Exercise input section start

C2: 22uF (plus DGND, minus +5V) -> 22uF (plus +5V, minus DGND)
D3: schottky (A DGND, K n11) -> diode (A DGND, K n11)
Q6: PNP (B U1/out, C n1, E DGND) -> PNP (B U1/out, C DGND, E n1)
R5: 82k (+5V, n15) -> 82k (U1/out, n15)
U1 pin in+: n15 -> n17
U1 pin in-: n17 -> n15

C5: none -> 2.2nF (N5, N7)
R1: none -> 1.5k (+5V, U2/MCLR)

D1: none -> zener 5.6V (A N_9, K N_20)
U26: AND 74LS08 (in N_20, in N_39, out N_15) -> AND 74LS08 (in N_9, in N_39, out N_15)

Exercise input section end
Exercise input section start

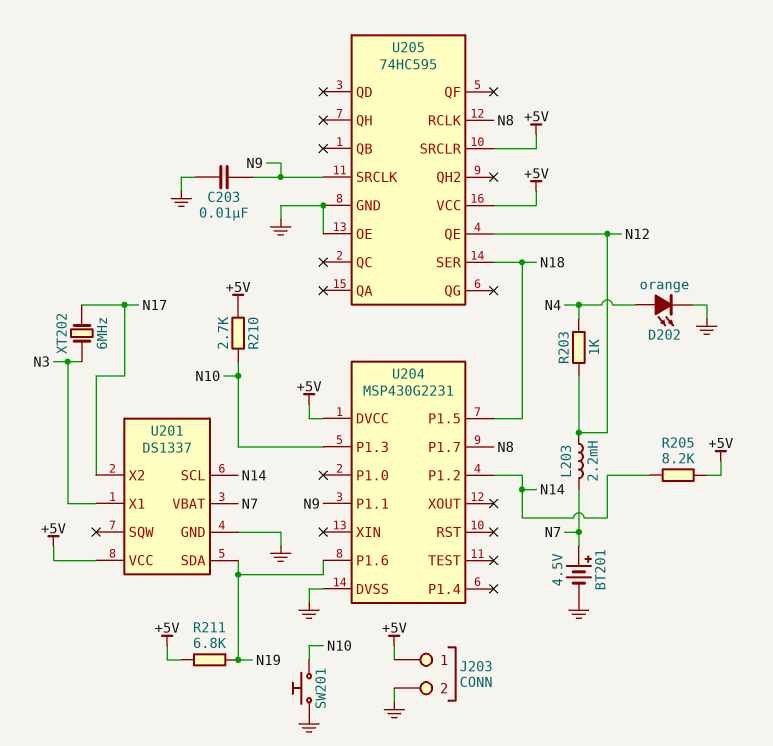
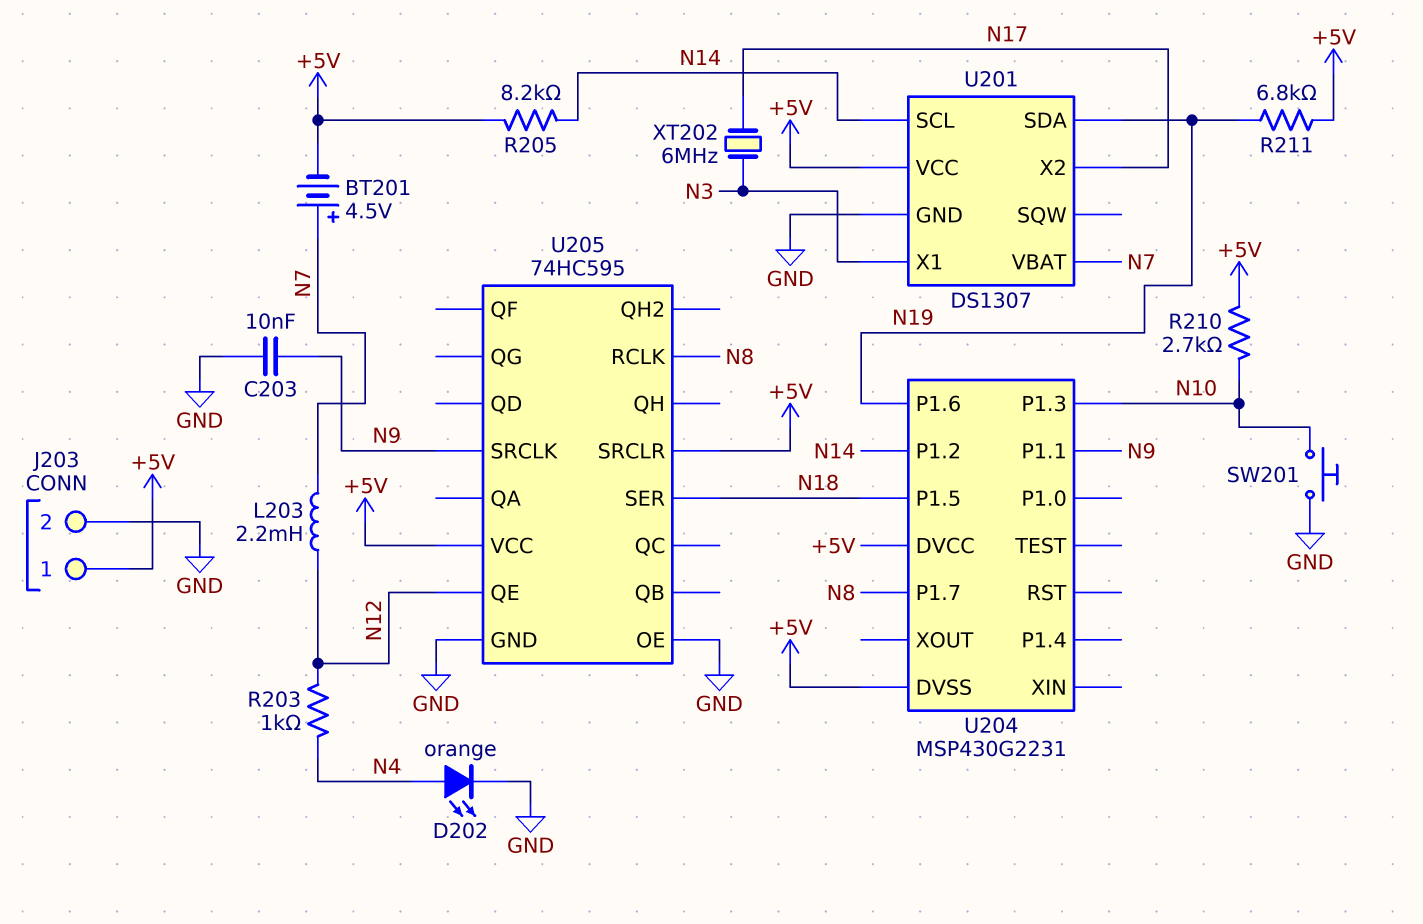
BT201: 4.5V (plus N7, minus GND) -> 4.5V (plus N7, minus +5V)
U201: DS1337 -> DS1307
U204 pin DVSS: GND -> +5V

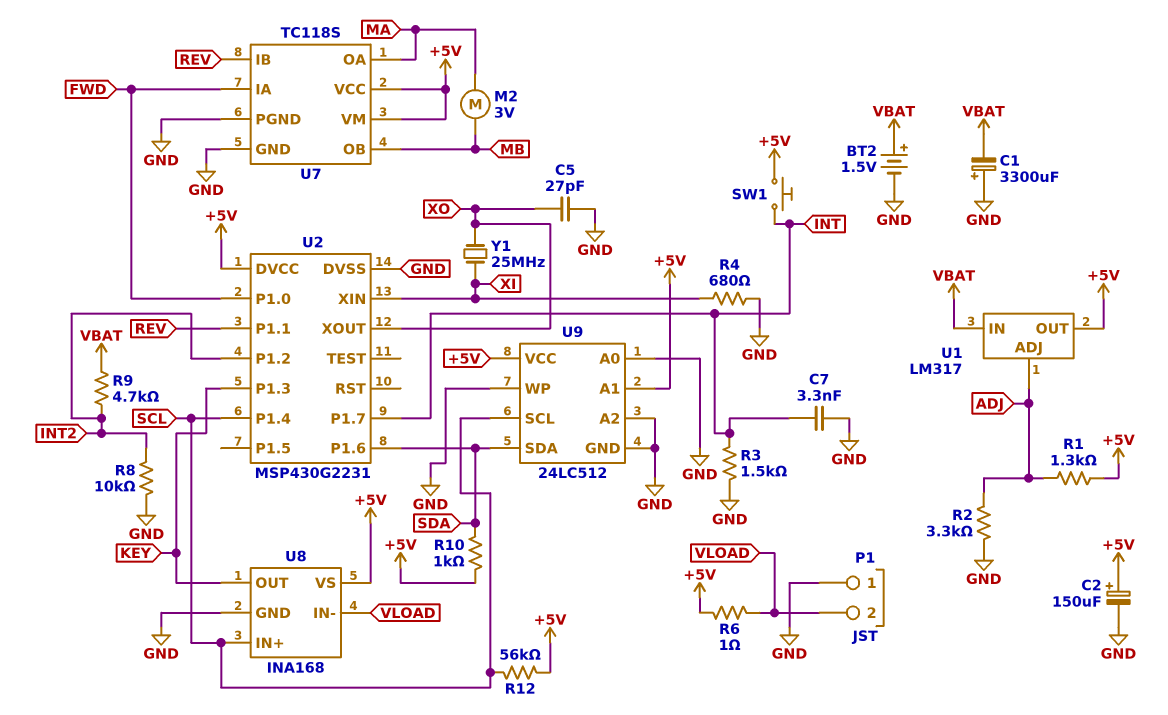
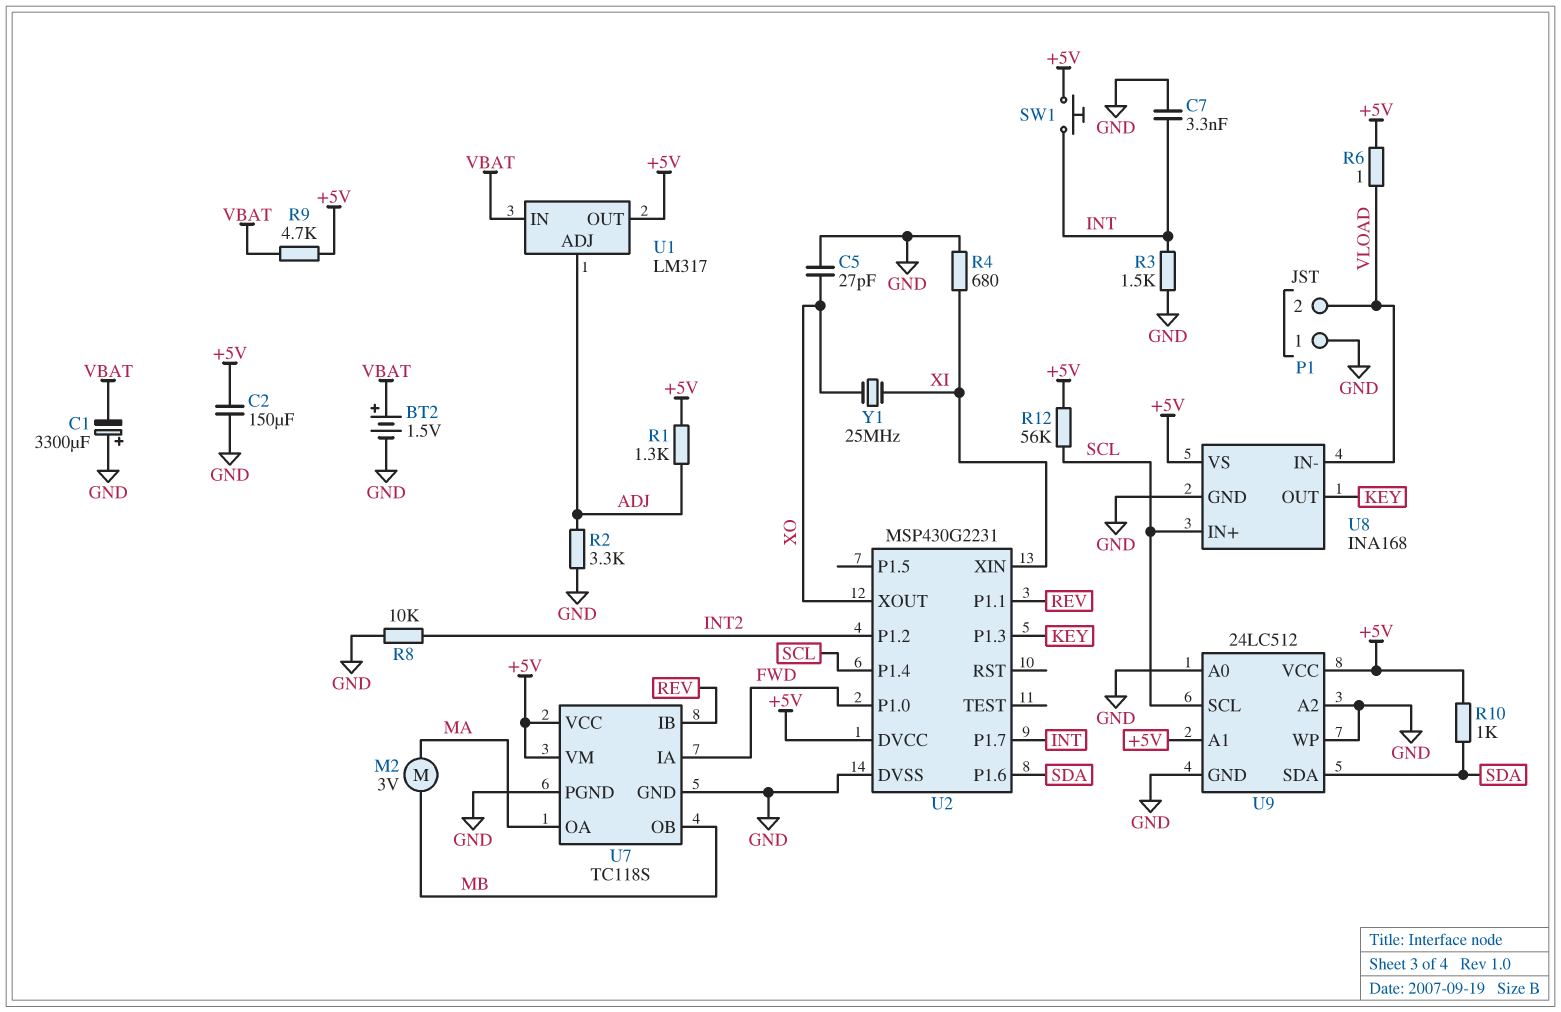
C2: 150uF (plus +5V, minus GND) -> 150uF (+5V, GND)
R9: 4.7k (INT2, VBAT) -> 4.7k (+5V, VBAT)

Exercise input section end

**Required action**
What lines above contain the word "none"? Return each such line.

**Response box**
C5: none -> 2.2nF (N5, N7)
R1: none -> 1.5k (+5V, U2/MCLR)
D1: none -> zener 5.6V (A N_9, K N_20)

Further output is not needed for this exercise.